**Extracted records**
= Beginning of Section =
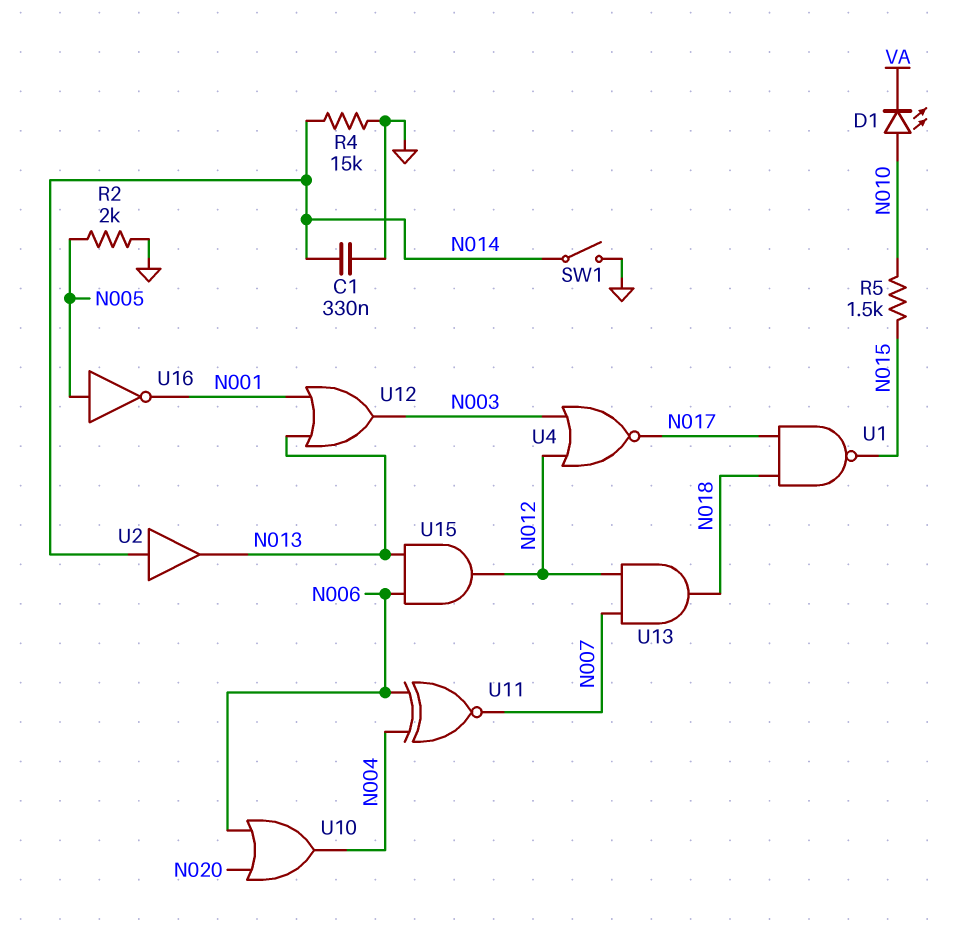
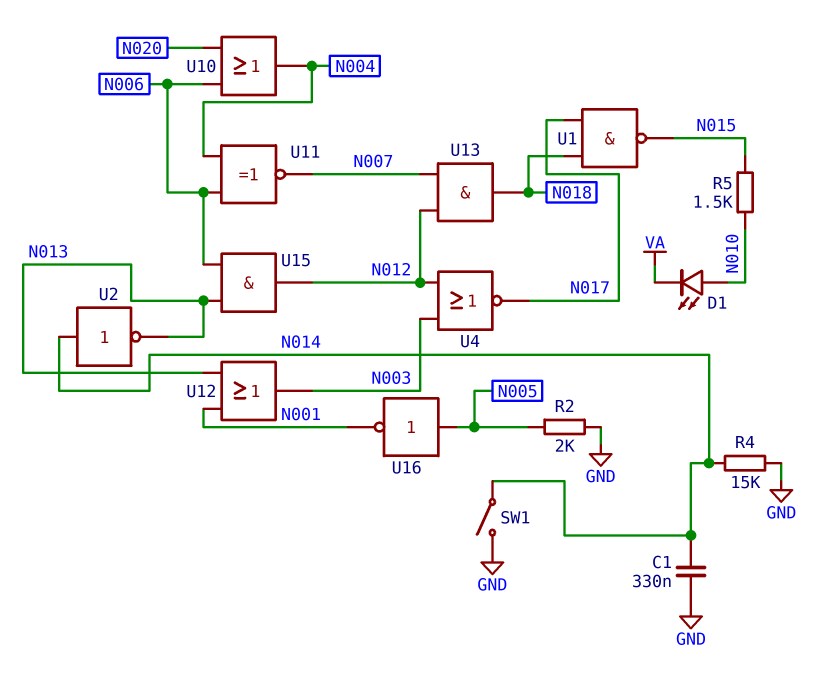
U2: buffer (in N014, out N013) -> NOT (in N014, out N013)

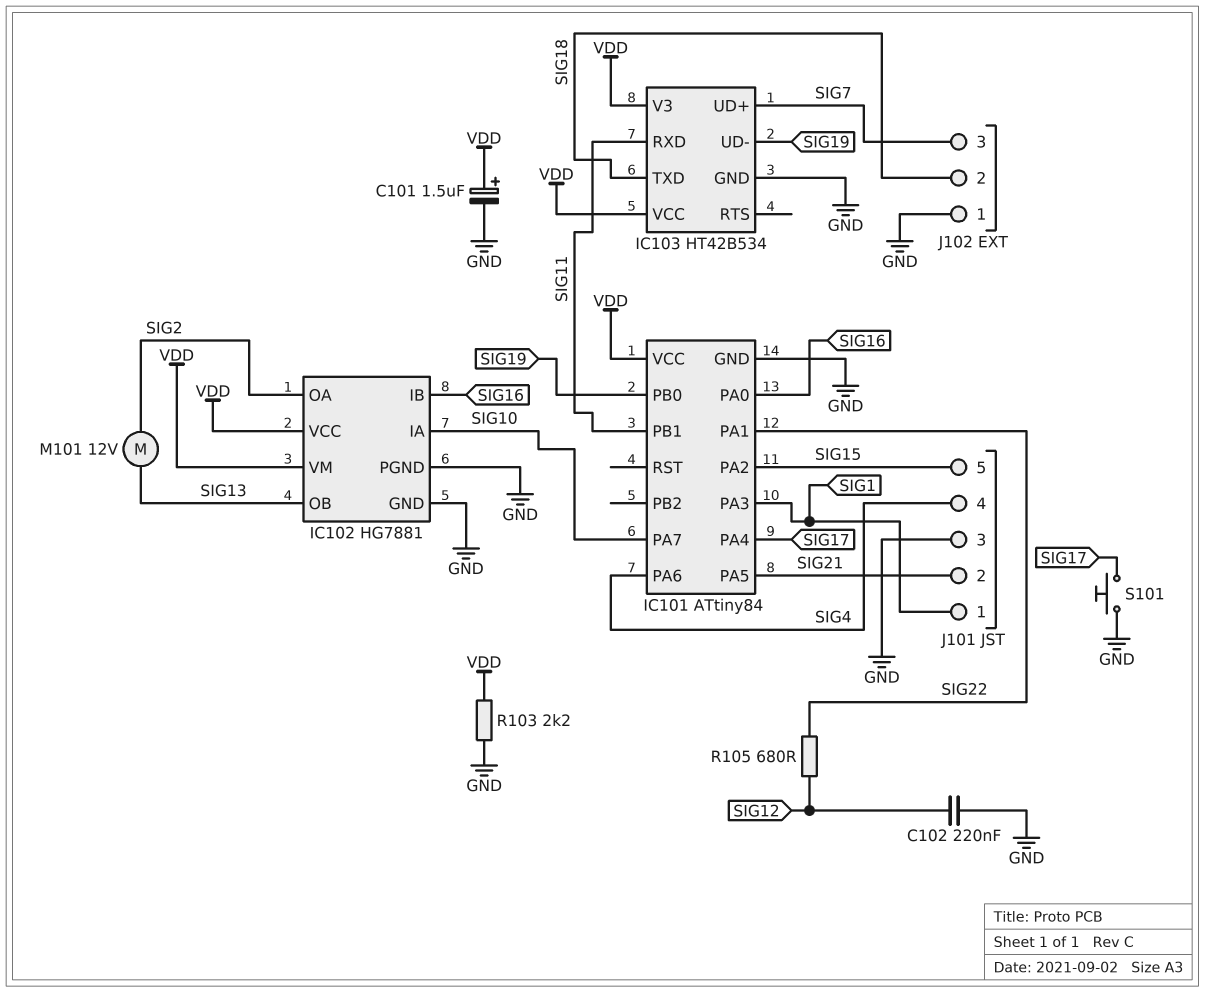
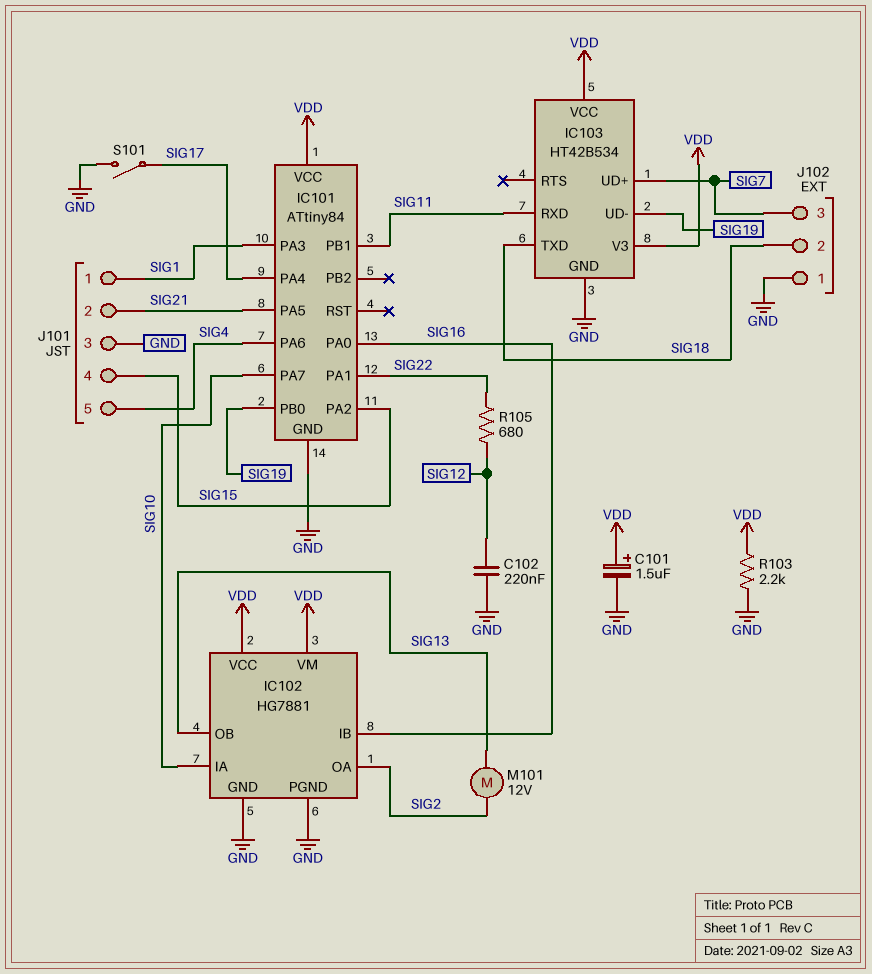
J101 pin 4: SIG4 -> SIG15
J101 pin 5: SIG15 -> SIG4
S101: button (GND, SIG17) -> switch (GND, SIG17)

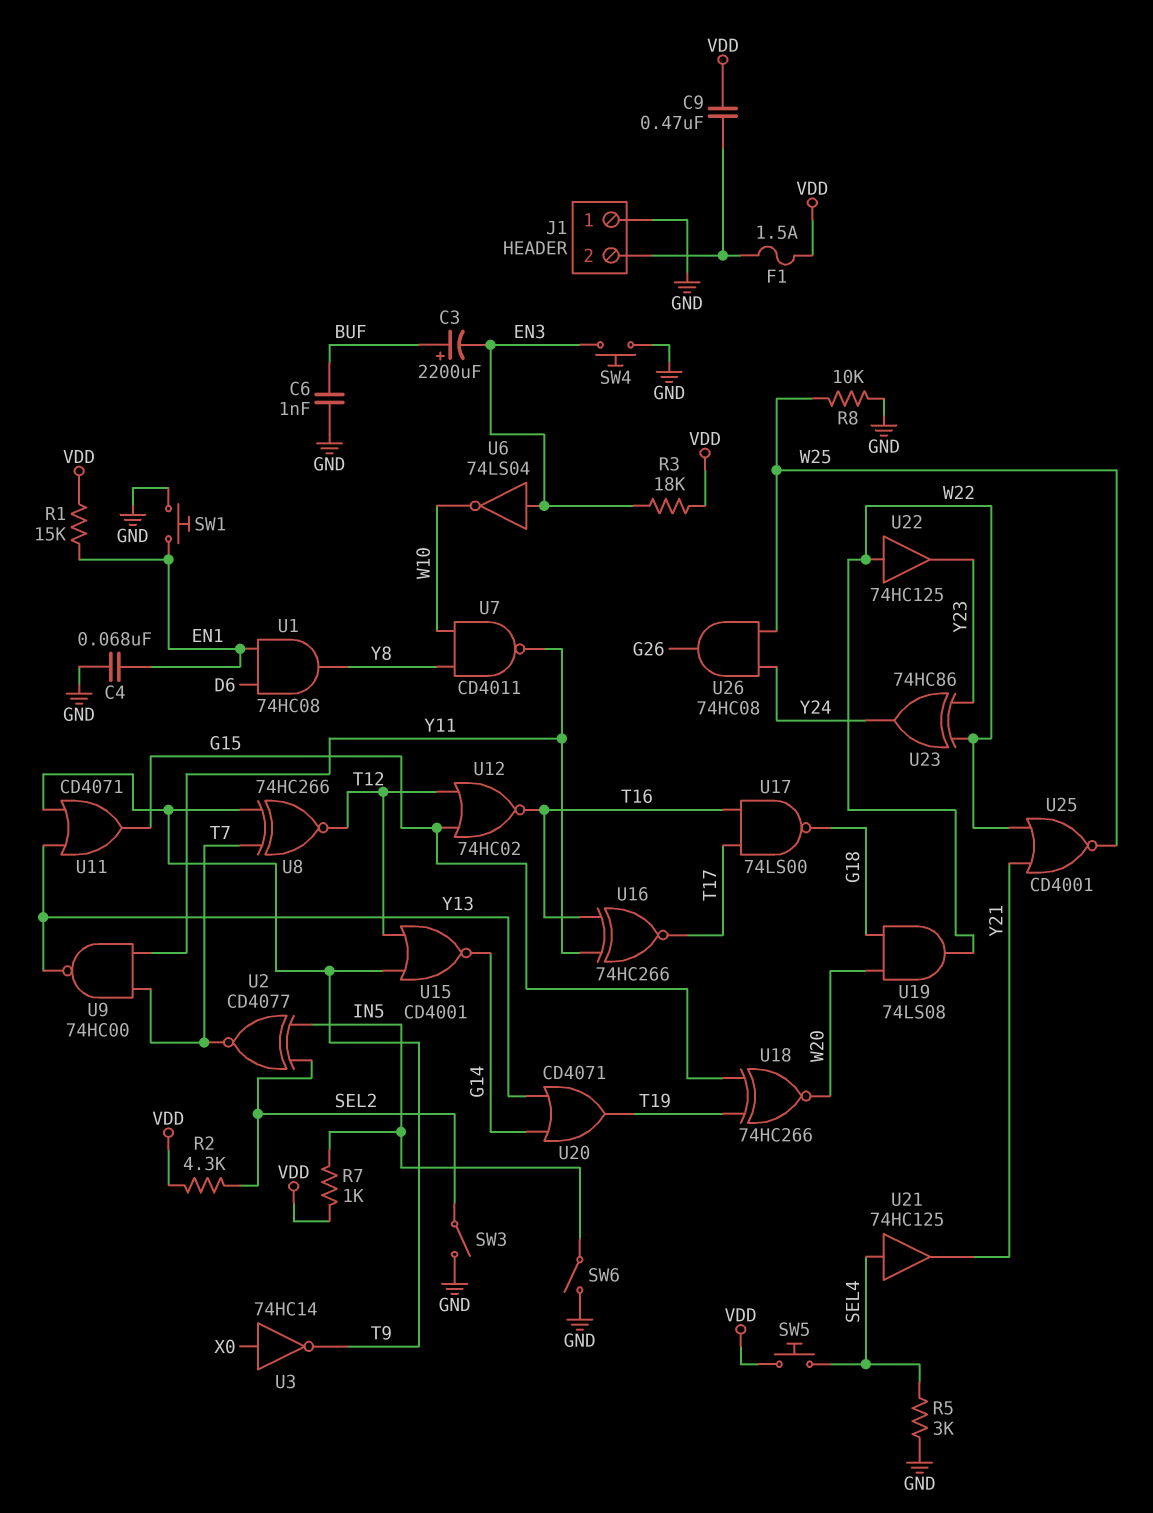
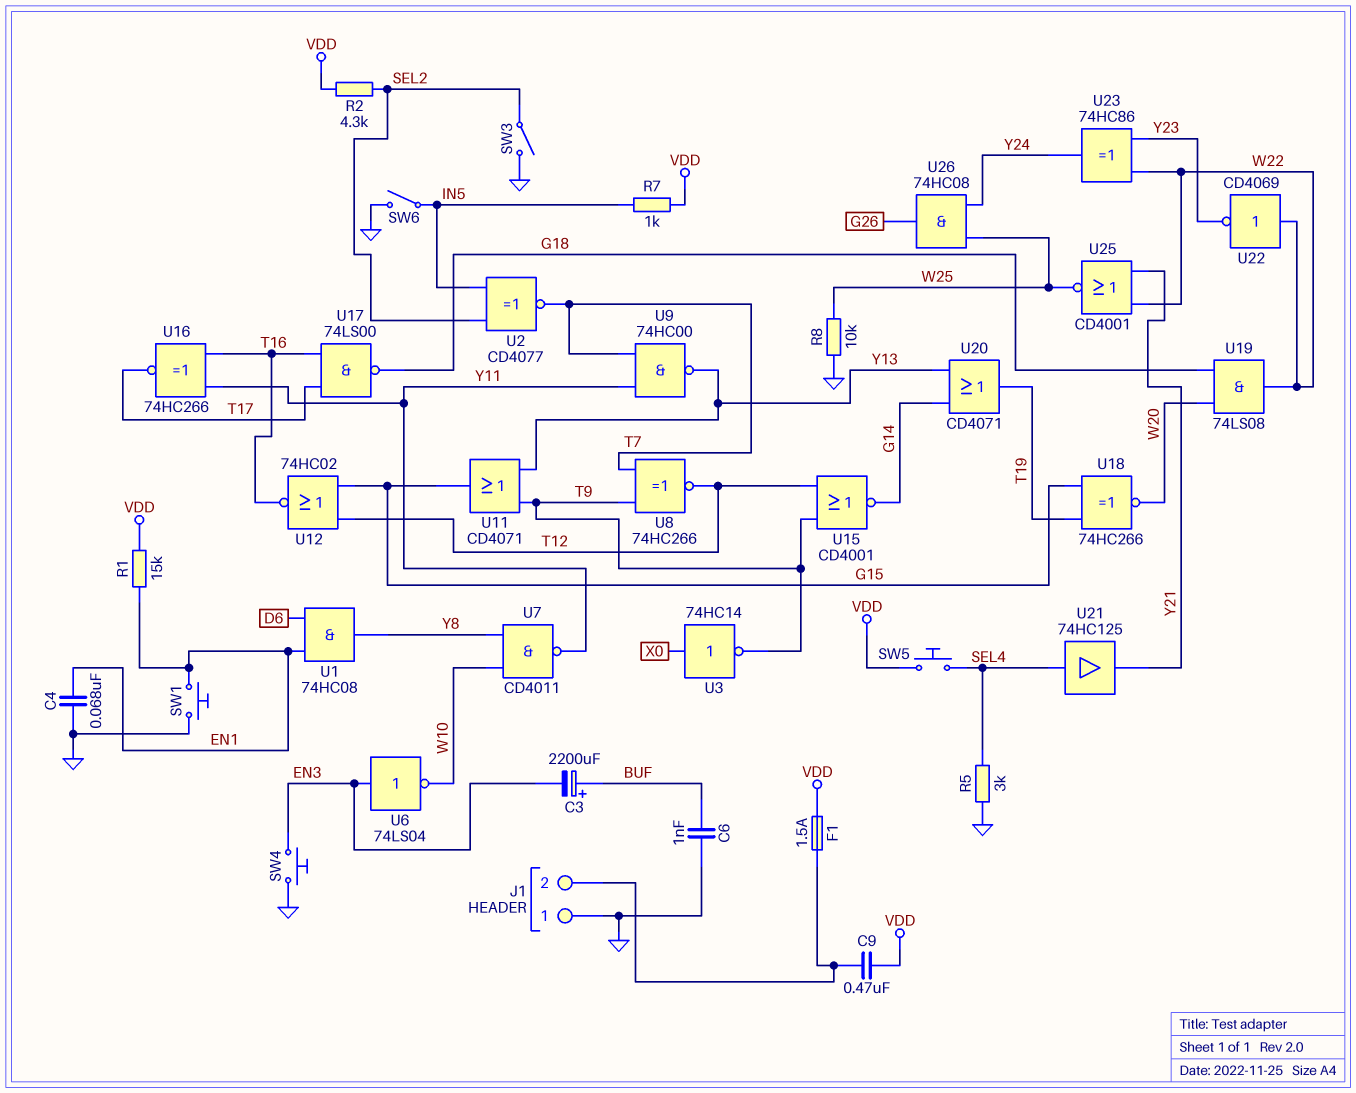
R3: 18k (EN3, VDD) -> none
U22: buffer 74HC125 (in W22, out Y23) -> NOT CD4069 (in W22, out Y23)

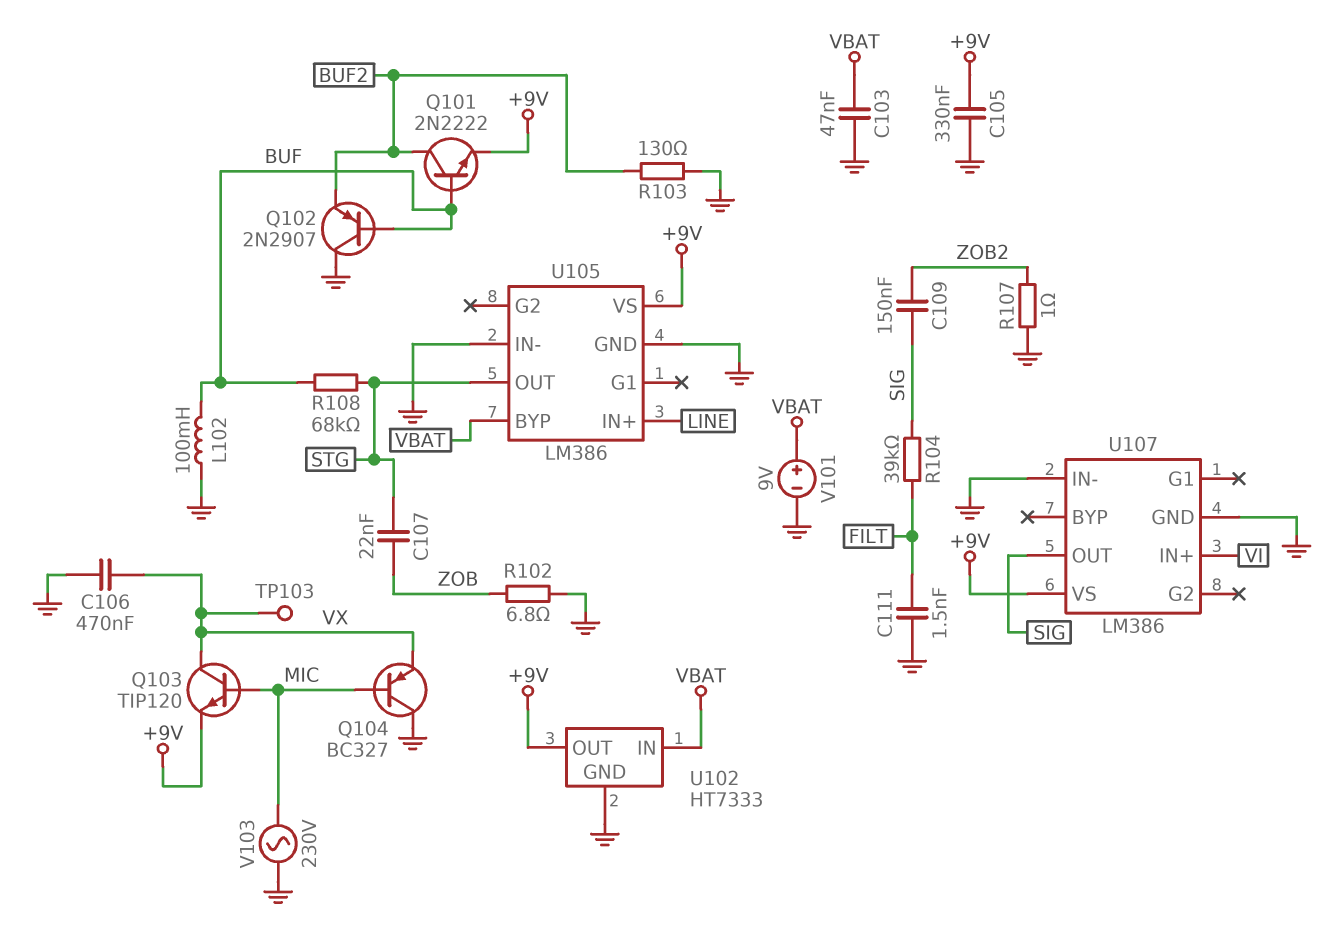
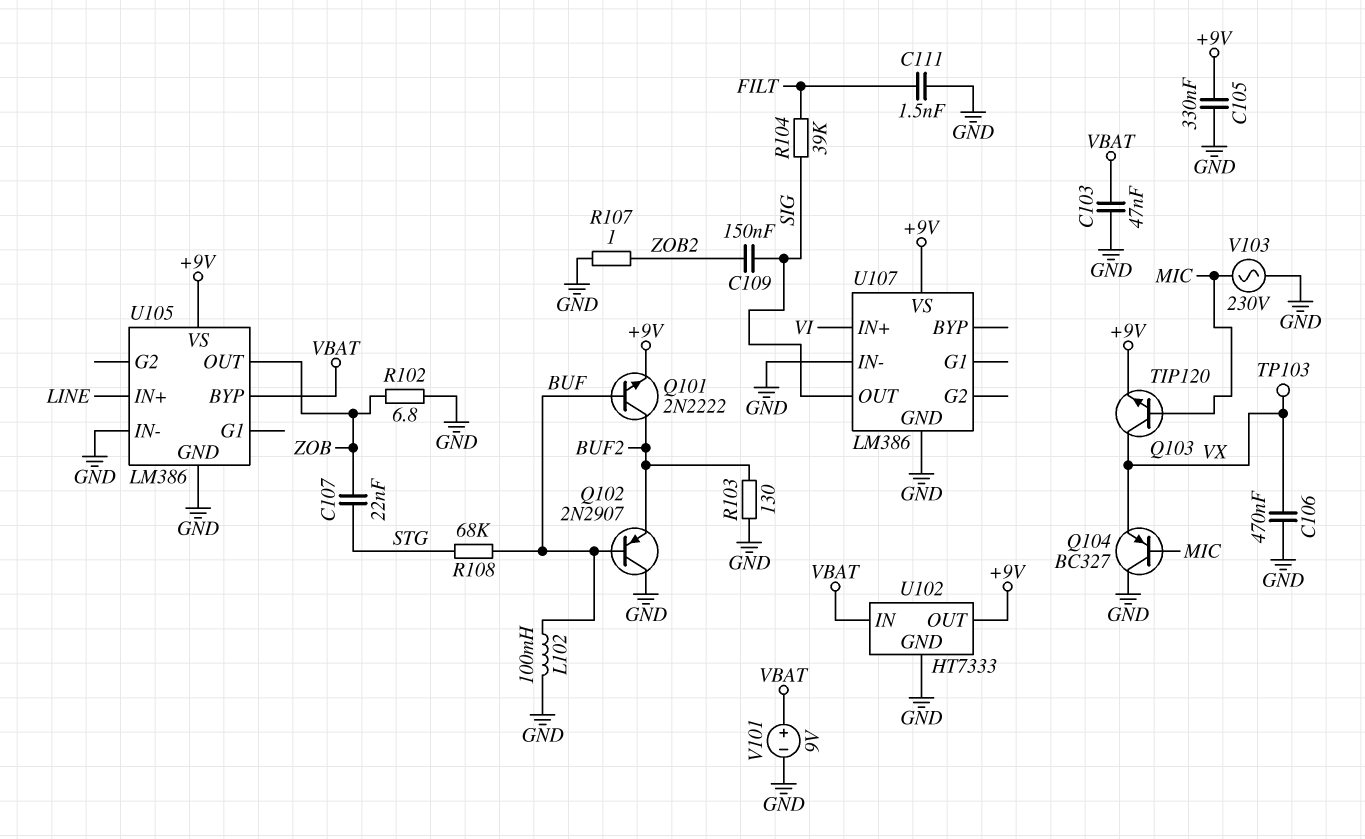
U105 pin OUT: STG -> ZOB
= End of Section =
Give again, word for word, each line from the one holding "U22: buffer 74HC125" through the end of the entries, and leave out any picture.

**RESPONSE AREA**
U22: buffer 74HC125 (in W22, out Y23) -> NOT CD4069 (in W22, out Y23)

U105 pin OUT: STG -> ZOB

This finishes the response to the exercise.